● What to work on: Could you set down exactly the lines of the data below, starting at the one that holds "green bowl: [277,127,326,168]" and ending at the one that holds "yellow vase: [296,409,356,478]", both included, and only those?

● Task data:
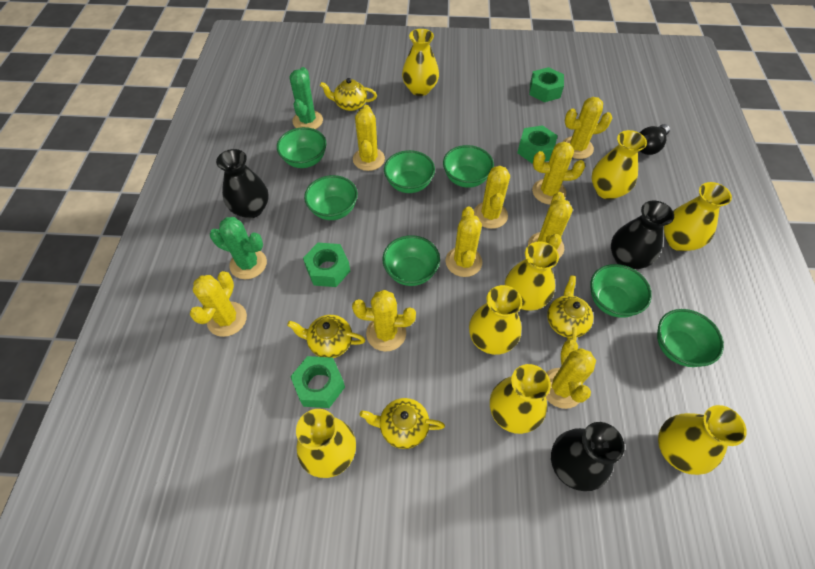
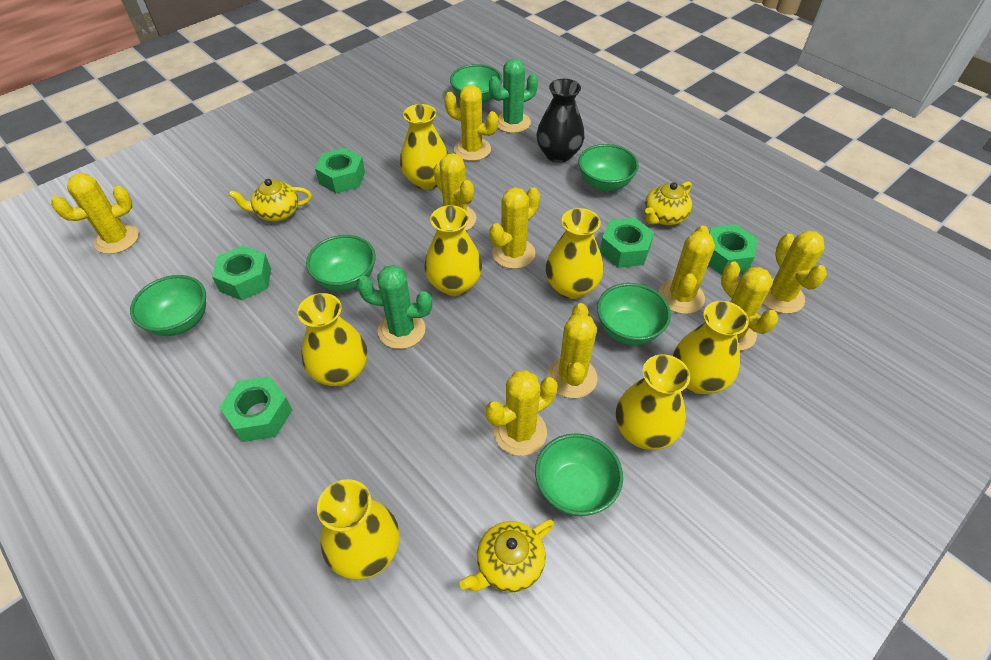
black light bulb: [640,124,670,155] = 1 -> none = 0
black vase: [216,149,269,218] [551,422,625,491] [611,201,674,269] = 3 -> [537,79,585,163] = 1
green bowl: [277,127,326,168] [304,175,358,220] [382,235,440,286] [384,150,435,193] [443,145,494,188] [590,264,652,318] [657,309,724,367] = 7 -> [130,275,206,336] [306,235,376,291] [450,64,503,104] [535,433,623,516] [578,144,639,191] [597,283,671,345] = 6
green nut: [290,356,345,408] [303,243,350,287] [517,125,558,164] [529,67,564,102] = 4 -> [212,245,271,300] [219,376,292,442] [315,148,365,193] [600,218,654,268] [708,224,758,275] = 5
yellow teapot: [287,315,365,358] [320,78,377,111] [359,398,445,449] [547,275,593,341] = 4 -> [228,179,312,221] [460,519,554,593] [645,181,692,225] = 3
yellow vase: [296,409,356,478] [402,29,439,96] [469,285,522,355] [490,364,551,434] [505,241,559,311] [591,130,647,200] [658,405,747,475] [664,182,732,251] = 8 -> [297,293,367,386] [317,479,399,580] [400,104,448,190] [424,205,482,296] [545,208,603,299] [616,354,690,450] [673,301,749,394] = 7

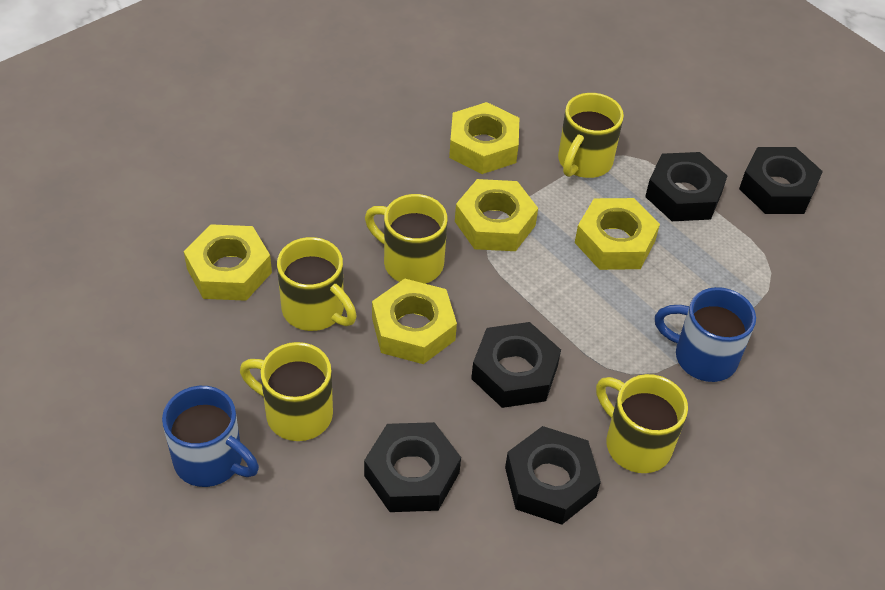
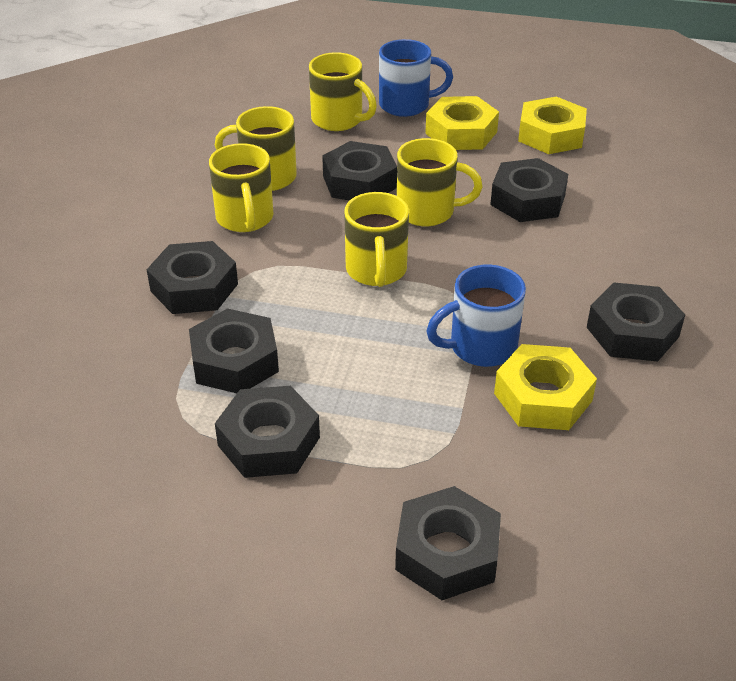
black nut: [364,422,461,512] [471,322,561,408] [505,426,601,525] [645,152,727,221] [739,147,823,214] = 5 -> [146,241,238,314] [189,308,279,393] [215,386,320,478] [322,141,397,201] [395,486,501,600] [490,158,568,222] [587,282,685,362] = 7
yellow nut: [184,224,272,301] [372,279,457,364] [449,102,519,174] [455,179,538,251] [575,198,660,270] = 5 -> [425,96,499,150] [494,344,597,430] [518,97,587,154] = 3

● Solution to the problem:
green bowl: [277,127,326,168] [304,175,358,220] [382,235,440,286] [384,150,435,193] [443,145,494,188] [590,264,652,318] [657,309,724,367] = 7 -> [130,275,206,336] [306,235,376,291] [450,64,503,104] [535,433,623,516] [578,144,639,191] [597,283,671,345] = 6
green nut: [290,356,345,408] [303,243,350,287] [517,125,558,164] [529,67,564,102] = 4 -> [212,245,271,300] [219,376,292,442] [315,148,365,193] [600,218,654,268] [708,224,758,275] = 5
yellow teapot: [287,315,365,358] [320,78,377,111] [359,398,445,449] [547,275,593,341] = 4 -> [228,179,312,221] [460,519,554,593] [645,181,692,225] = 3
yellow vase: [296,409,356,478] [402,29,439,96] [469,285,522,355] [490,364,551,434] [505,241,559,311] [591,130,647,200] [658,405,747,475] [664,182,732,251] = 8 -> [297,293,367,386] [317,479,399,580] [400,104,448,190] [424,205,482,296] [545,208,603,299] [616,354,690,450] [673,301,749,394] = 7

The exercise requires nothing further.